DATA SECTION

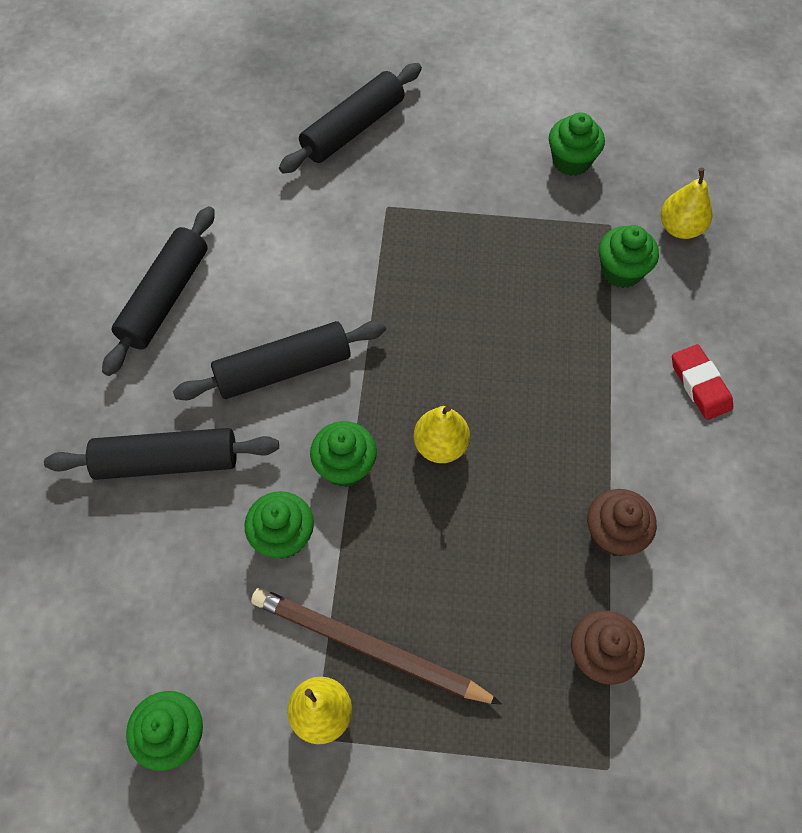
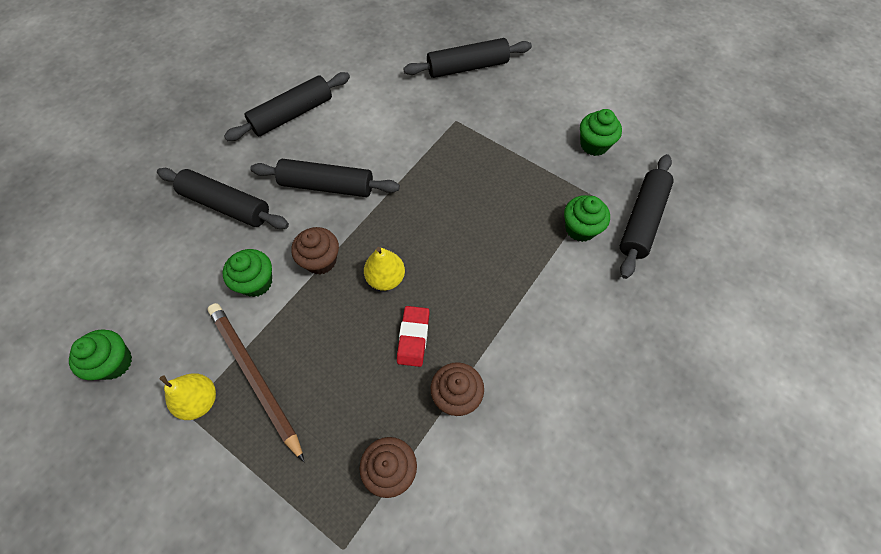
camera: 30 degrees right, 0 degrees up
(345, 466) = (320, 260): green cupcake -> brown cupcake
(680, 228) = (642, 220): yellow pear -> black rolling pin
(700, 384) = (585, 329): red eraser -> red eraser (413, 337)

TASK DESCRIPTION
Would it be possible to reproduce the material word for word, images omitted?

YOUR SOLUTION
camera: 30 degrees right, 0 degrees up
(345, 466) = (320, 260): green cupcake -> brown cupcake
(680, 228) = (642, 220): yellow pear -> black rolling pin
(700, 384) = (585, 329): red eraser -> red eraser (413, 337)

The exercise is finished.